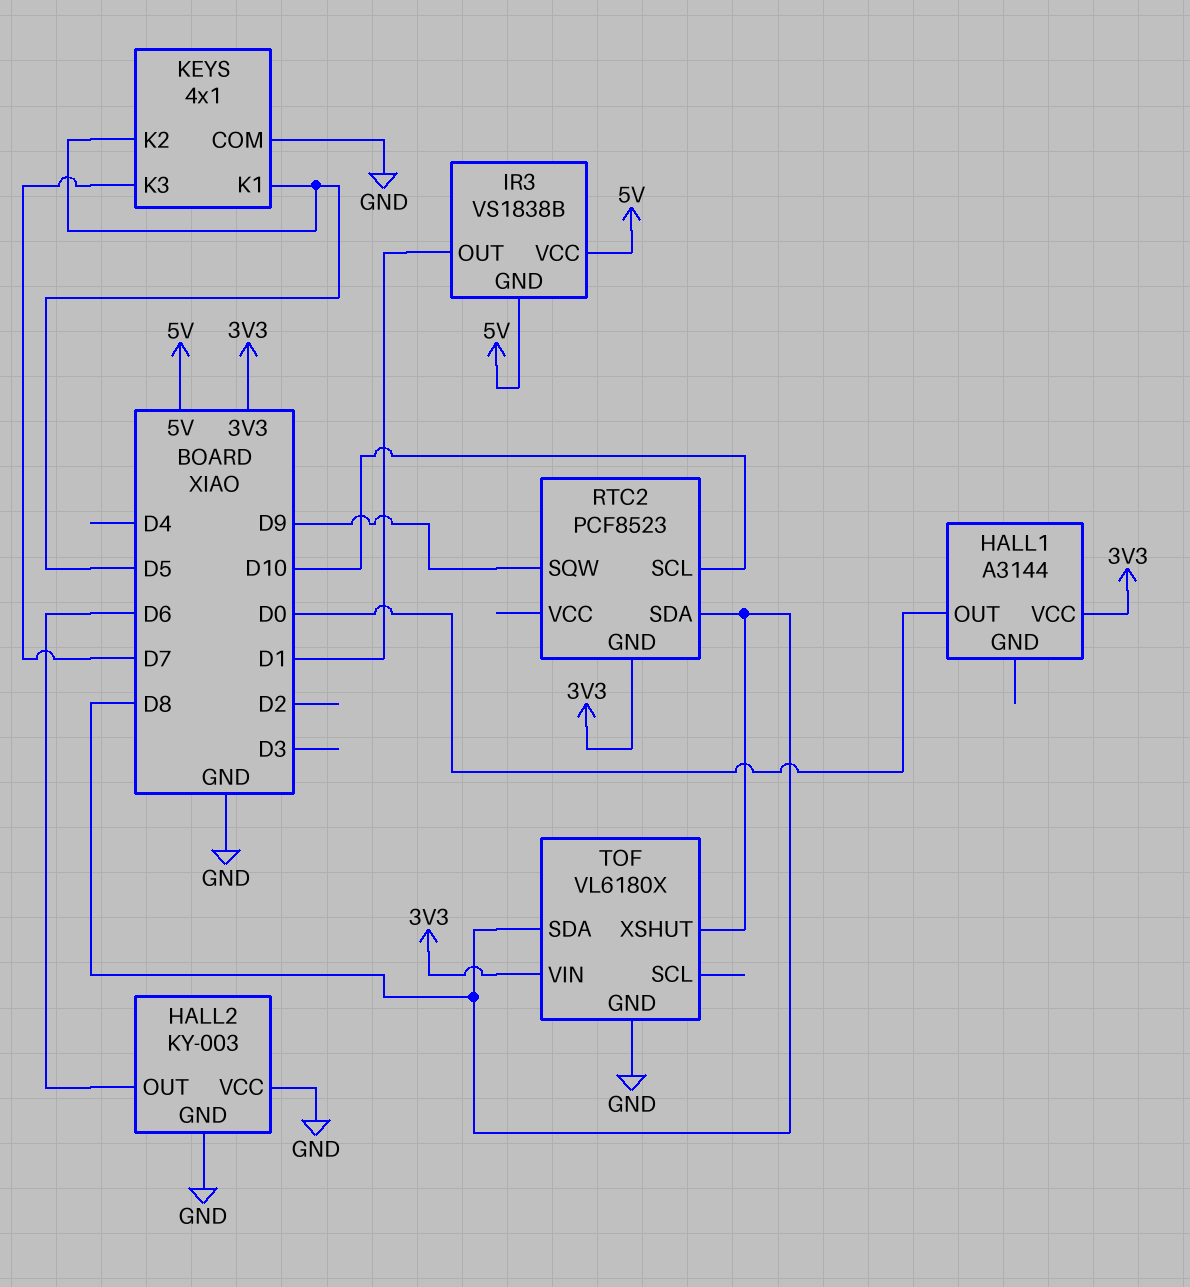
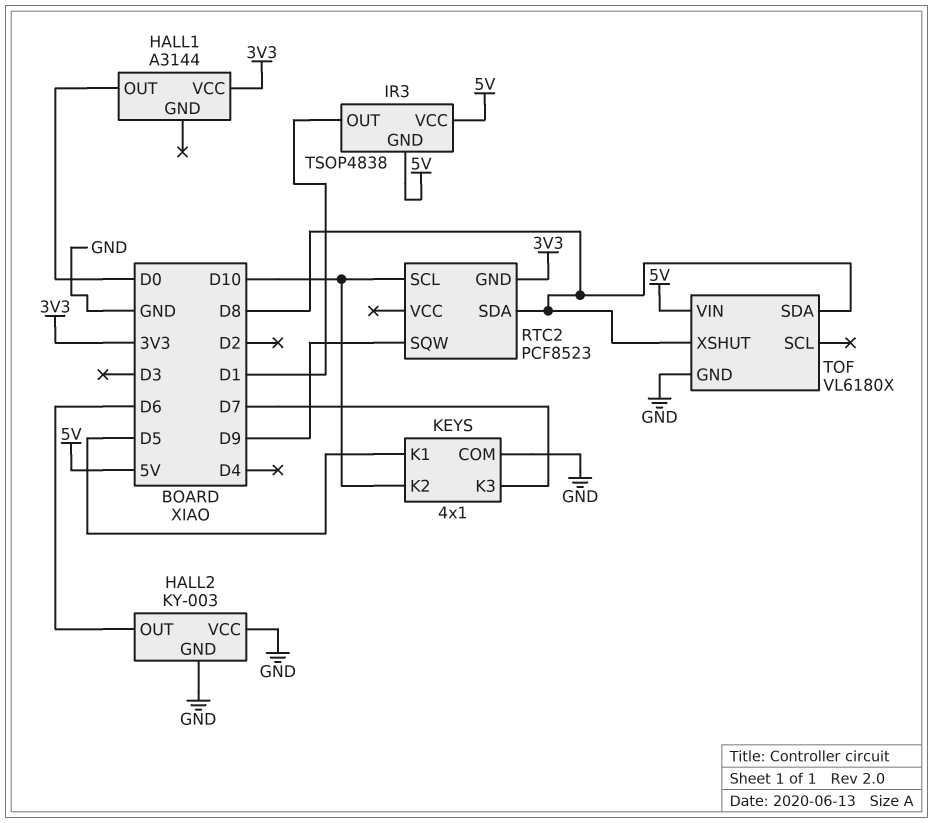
IR3: VS1838B -> TSOP4838
KEYS pin K2: D5 -> D10
TOF pin VIN: 3V3 -> 5V

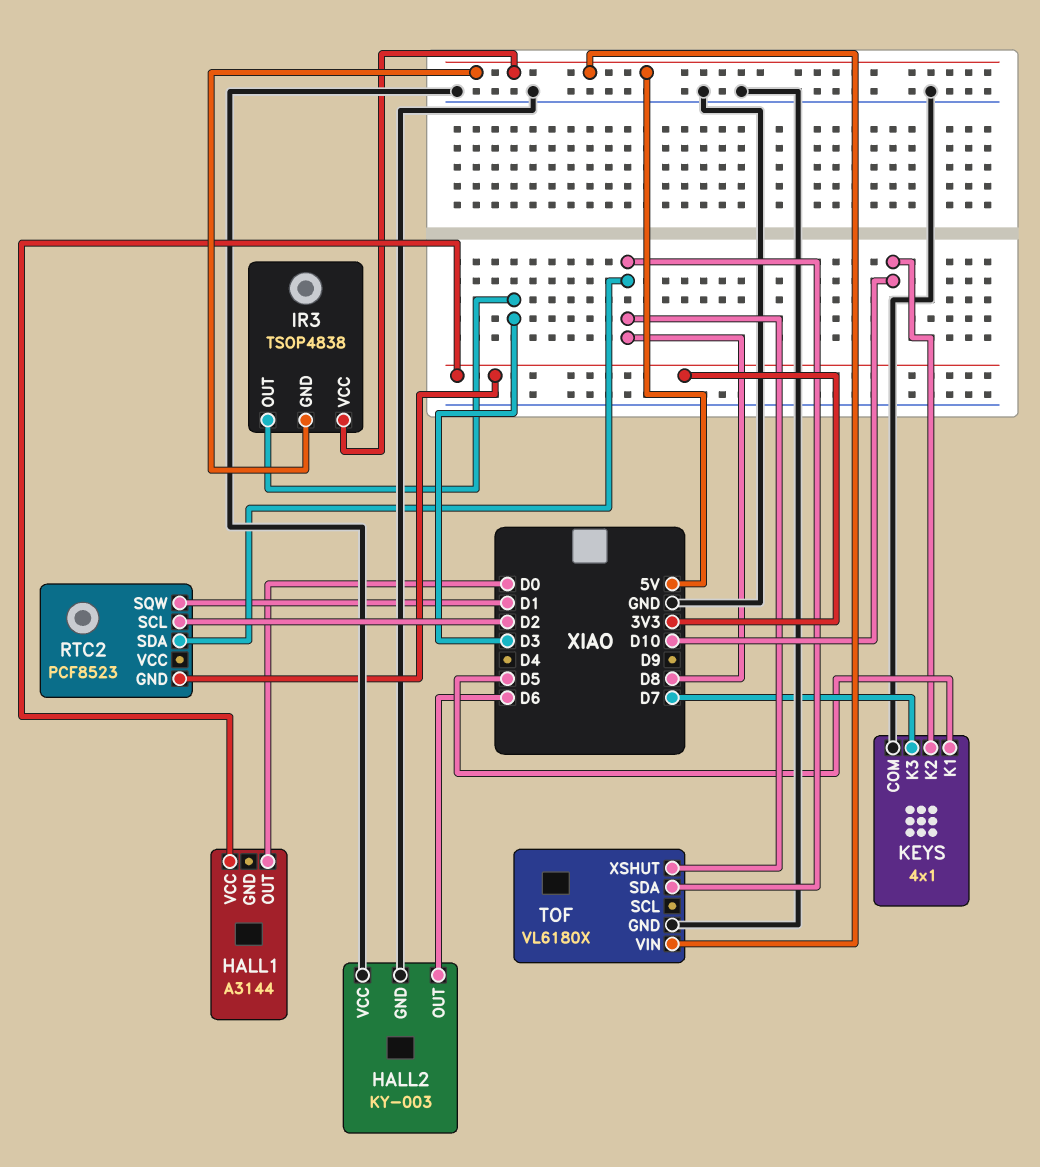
IR3 pin OUT: D1 -> D3
RTC2 pin SCL: D10 -> D2
RTC2 pin SQW: D9 -> D1

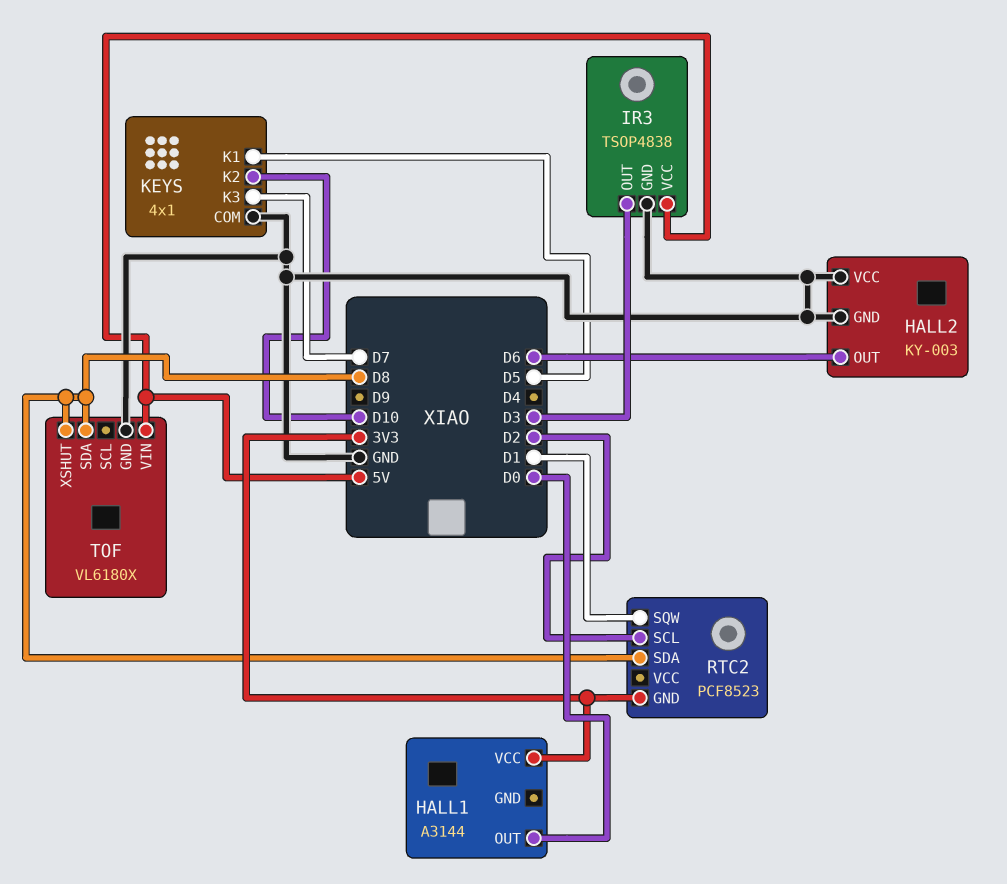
IR3 pin GND: 5V -> GND

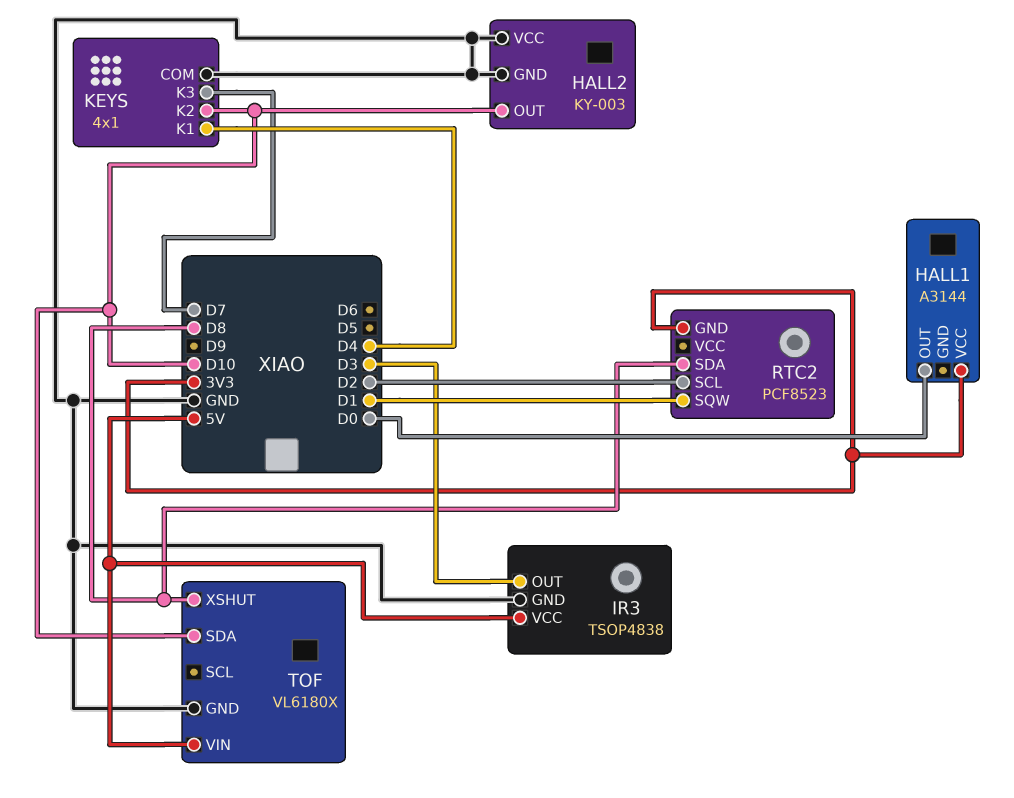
HALL2 pin OUT: D6 -> D10
KEYS pin K1: D5 -> D4
TOF pin SDA: D8 -> D10

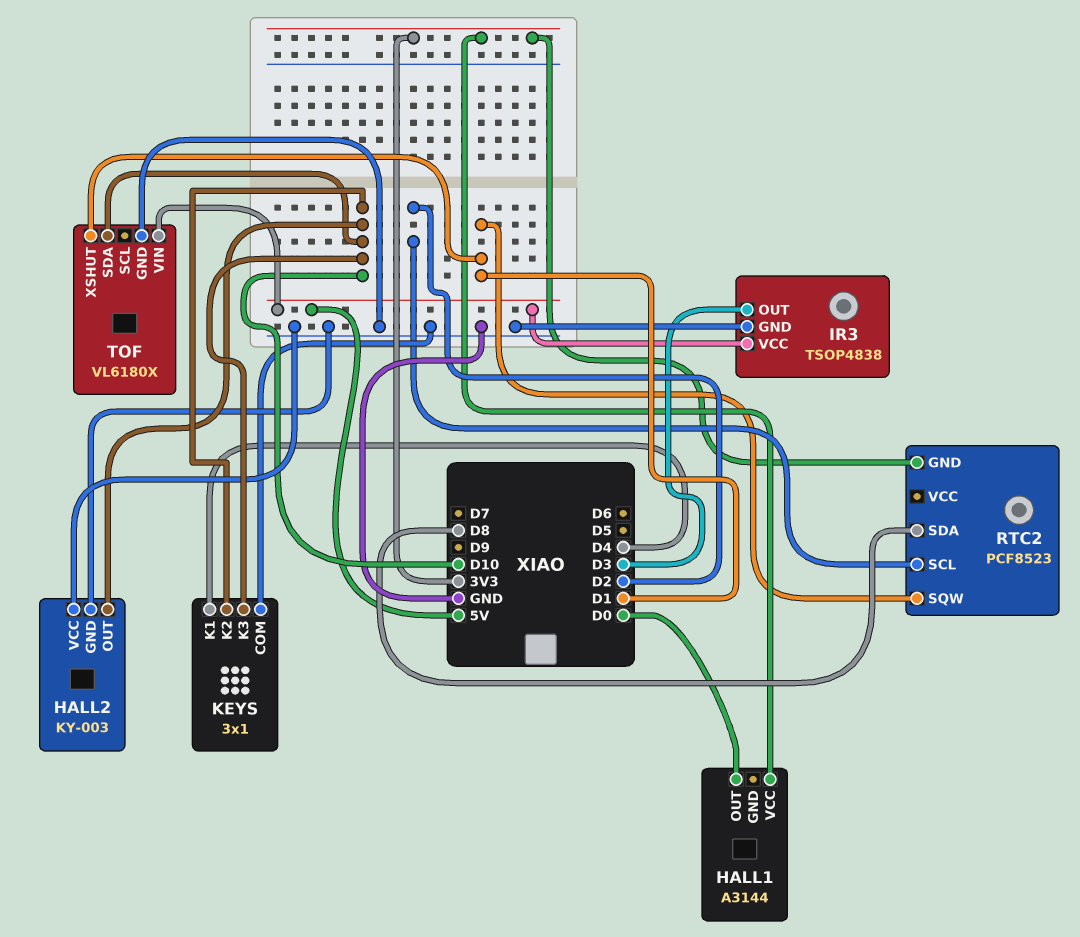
KEYS: 4x1 -> 3x1
KEYS pin K3: D7 -> D10
TOF pin XSHUT: D8 -> D1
◇ ◇ ◇ ◇
• [Your instructions]
The copy you give must run from the line containing "RTC2 pin SQW: D9 -> D1" through the last line of the records, exactly, with the pictures left out.

• [Task output]
RTC2 pin SQW: D9 -> D1

IR3 pin GND: 5V -> GND

HALL2 pin OUT: D6 -> D10
KEYS pin K1: D5 -> D4
TOF pin SDA: D8 -> D10

KEYS: 4x1 -> 3x1
KEYS pin K3: D7 -> D10
TOF pin XSHUT: D8 -> D1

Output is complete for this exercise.